## Exercise objective:
Could you copy every line in the listing below that has the word "watering"?
Top of Provided information
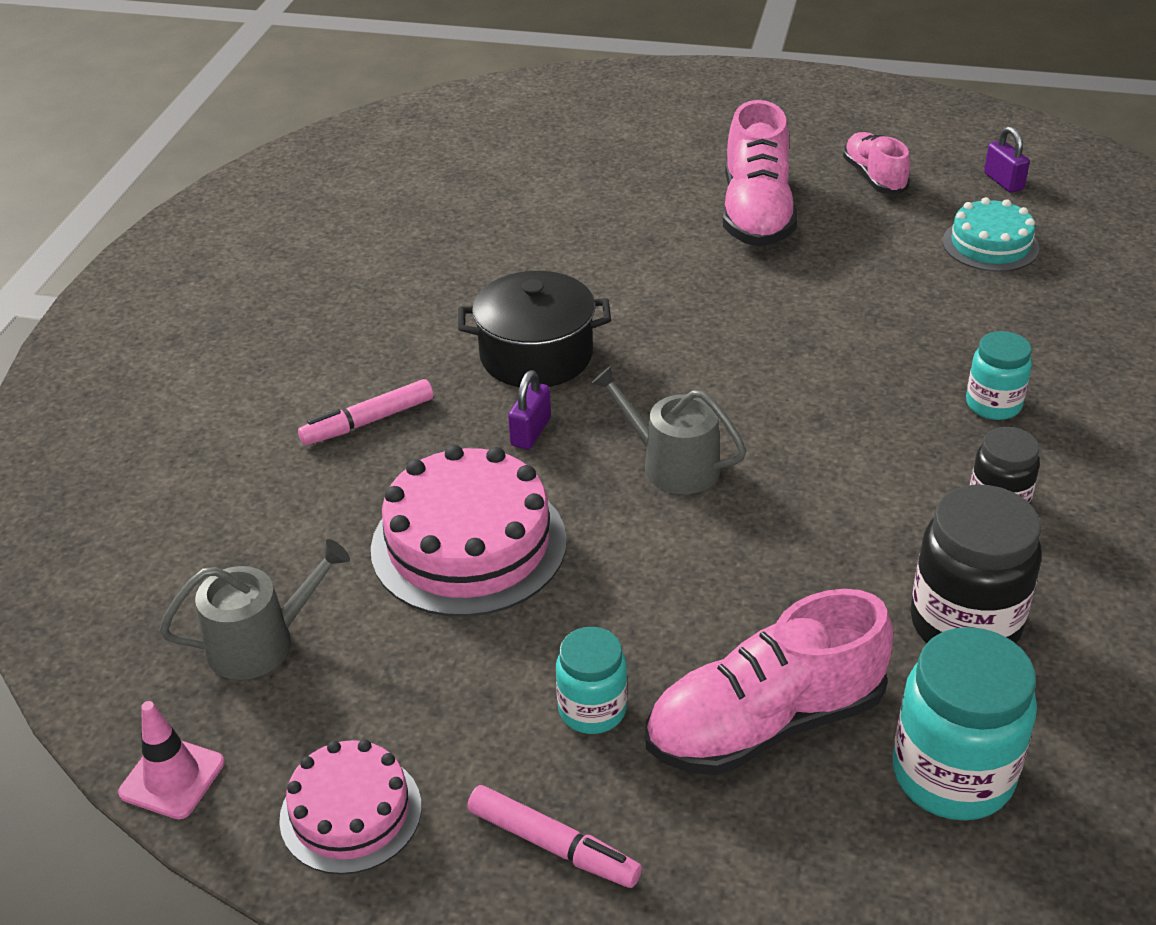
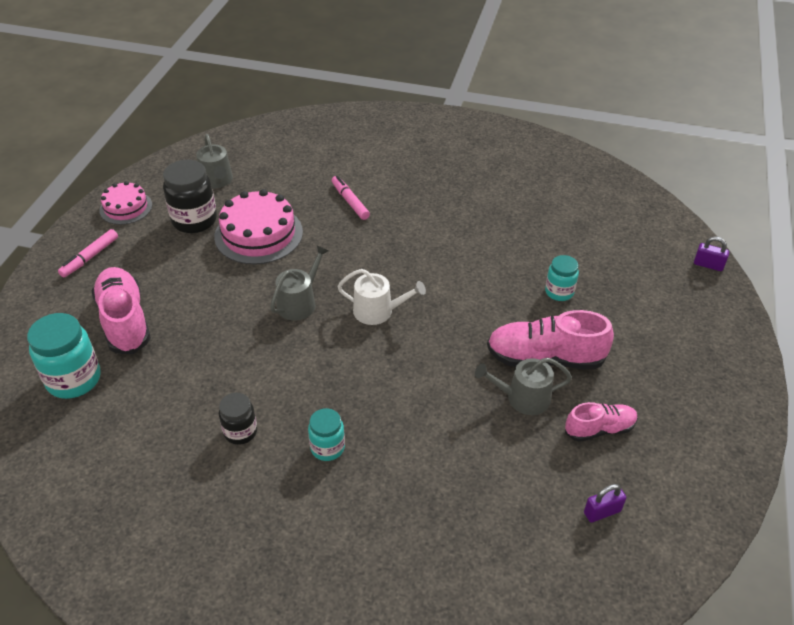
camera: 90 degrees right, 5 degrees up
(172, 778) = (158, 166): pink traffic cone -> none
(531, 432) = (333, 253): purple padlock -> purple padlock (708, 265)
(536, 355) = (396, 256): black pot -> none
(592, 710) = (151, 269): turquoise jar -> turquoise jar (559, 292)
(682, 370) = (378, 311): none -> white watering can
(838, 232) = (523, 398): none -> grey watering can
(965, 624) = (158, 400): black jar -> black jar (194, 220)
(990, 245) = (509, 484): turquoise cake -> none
Bottom of Provided information
Top of Provided information
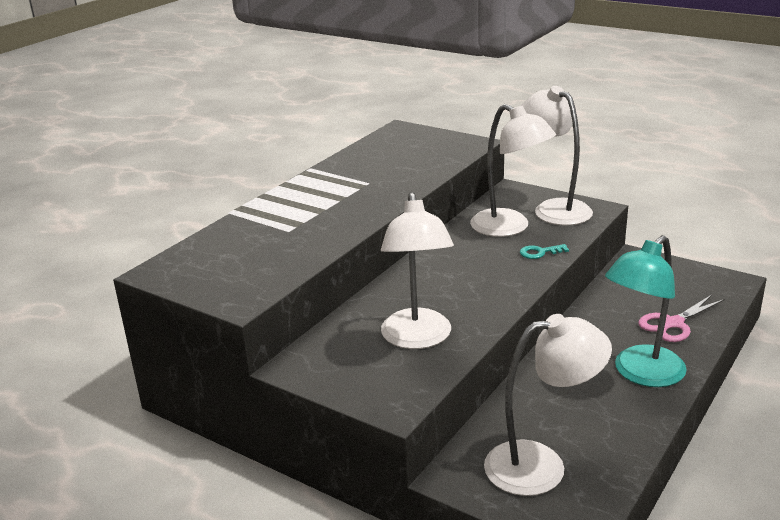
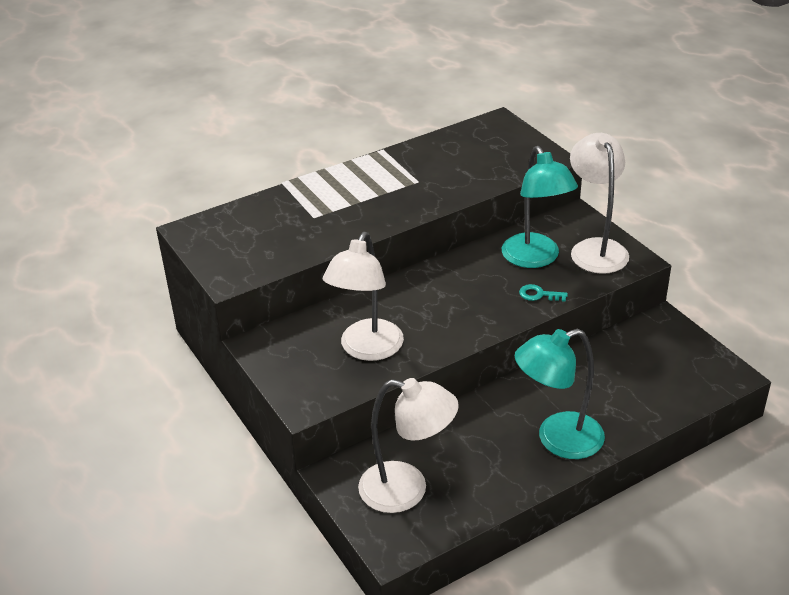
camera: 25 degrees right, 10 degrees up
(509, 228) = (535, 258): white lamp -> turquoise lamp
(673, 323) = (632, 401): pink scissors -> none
Bottom of Provided information
## Written answer:
(682, 370) = (378, 311): none -> white watering can
(838, 232) = (523, 398): none -> grey watering can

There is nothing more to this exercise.